▶ **Task directions**
From the first line to the last, write out the records exactly.

▶ **Data to use**
= = = = = = =
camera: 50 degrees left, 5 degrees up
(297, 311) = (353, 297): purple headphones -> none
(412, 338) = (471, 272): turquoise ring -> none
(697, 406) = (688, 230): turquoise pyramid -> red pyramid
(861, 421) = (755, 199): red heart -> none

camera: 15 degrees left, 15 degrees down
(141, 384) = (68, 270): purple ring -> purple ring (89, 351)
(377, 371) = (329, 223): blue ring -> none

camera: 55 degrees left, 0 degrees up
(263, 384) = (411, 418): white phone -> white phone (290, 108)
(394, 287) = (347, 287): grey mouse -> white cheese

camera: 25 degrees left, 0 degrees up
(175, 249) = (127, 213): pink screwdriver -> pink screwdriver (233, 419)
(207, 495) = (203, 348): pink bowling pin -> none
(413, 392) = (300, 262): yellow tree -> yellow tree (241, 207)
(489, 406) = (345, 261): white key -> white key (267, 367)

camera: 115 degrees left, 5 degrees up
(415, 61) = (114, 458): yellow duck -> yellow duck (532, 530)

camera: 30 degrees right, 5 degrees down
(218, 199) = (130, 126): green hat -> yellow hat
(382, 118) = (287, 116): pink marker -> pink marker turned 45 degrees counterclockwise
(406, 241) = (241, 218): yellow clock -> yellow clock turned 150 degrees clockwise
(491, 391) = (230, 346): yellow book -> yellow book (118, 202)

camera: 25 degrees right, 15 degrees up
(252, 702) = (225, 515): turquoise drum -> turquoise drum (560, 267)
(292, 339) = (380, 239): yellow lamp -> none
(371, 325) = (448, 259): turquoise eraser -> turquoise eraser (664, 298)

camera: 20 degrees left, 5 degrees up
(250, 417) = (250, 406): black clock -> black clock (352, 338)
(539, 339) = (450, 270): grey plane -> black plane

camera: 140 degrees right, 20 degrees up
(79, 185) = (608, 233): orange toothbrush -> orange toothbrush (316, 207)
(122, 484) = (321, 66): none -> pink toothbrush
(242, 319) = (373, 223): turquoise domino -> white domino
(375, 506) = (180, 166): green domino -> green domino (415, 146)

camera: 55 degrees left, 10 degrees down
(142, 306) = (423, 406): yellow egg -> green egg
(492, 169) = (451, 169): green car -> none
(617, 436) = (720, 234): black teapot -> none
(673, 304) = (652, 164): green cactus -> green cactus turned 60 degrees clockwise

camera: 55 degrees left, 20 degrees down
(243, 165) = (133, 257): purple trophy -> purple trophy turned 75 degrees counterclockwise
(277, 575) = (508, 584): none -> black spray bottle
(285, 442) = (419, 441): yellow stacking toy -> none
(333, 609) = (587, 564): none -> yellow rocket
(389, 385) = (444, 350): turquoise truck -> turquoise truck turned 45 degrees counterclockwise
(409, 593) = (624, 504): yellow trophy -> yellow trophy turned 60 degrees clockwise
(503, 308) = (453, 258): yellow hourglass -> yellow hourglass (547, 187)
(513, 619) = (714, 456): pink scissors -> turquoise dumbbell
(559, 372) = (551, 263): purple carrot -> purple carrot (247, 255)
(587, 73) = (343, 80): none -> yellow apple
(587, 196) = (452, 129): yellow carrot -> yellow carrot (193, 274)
= = = = = = =
▶ **Problem solution**
camera: 50 degrees left, 5 degrees up
(297, 311) = (353, 297): purple headphones -> none
(412, 338) = (471, 272): turquoise ring -> none
(697, 406) = (688, 230): turquoise pyramid -> red pyramid
(861, 421) = (755, 199): red heart -> none

camera: 15 degrees left, 15 degrees down
(141, 384) = (68, 270): purple ring -> purple ring (89, 351)
(377, 371) = (329, 223): blue ring -> none

camera: 55 degrees left, 0 degrees up
(263, 384) = (411, 418): white phone -> white phone (290, 108)
(394, 287) = (347, 287): grey mouse -> white cheese

camera: 25 degrees left, 0 degrees up
(175, 249) = (127, 213): pink screwdriver -> pink screwdriver (233, 419)
(207, 495) = (203, 348): pink bowling pin -> none
(413, 392) = (300, 262): yellow tree -> yellow tree (241, 207)
(489, 406) = (345, 261): white key -> white key (267, 367)

camera: 115 degrees left, 5 degrees up
(415, 61) = (114, 458): yellow duck -> yellow duck (532, 530)

camera: 30 degrees right, 5 degrees down
(218, 199) = (130, 126): green hat -> yellow hat
(382, 118) = (287, 116): pink marker -> pink marker turned 45 degrees counterclockwise
(406, 241) = (241, 218): yellow clock -> yellow clock turned 150 degrees clockwise
(491, 391) = (230, 346): yellow book -> yellow book (118, 202)

camera: 25 degrees right, 15 degrees up
(252, 702) = (225, 515): turquoise drum -> turquoise drum (560, 267)
(292, 339) = (380, 239): yellow lamp -> none
(371, 325) = (448, 259): turquoise eraser -> turquoise eraser (664, 298)

camera: 20 degrees left, 5 degrees up
(250, 417) = (250, 406): black clock -> black clock (352, 338)
(539, 339) = (450, 270): grey plane -> black plane

camera: 140 degrees right, 20 degrees up
(79, 185) = (608, 233): orange toothbrush -> orange toothbrush (316, 207)
(122, 484) = (321, 66): none -> pink toothbrush
(242, 319) = (373, 223): turquoise domino -> white domino
(375, 506) = (180, 166): green domino -> green domino (415, 146)

camera: 55 degrees left, 10 degrees down
(142, 306) = (423, 406): yellow egg -> green egg
(492, 169) = (451, 169): green car -> none
(617, 436) = (720, 234): black teapot -> none
(673, 304) = (652, 164): green cactus -> green cactus turned 60 degrees clockwise

camera: 55 degrees left, 20 degrees down
(243, 165) = (133, 257): purple trophy -> purple trophy turned 75 degrees counterclockwise
(277, 575) = (508, 584): none -> black spray bottle
(285, 442) = (419, 441): yellow stacking toy -> none
(333, 609) = (587, 564): none -> yellow rocket
(389, 385) = (444, 350): turquoise truck -> turquoise truck turned 45 degrees counterclockwise
(409, 593) = (624, 504): yellow trophy -> yellow trophy turned 60 degrees clockwise
(503, 308) = (453, 258): yellow hourglass -> yellow hourglass (547, 187)
(513, 619) = (714, 456): pink scissors -> turquoise dumbbell
(559, 372) = (551, 263): purple carrot -> purple carrot (247, 255)
(587, 73) = (343, 80): none -> yellow apple
(587, 196) = (452, 129): yellow carrot -> yellow carrot (193, 274)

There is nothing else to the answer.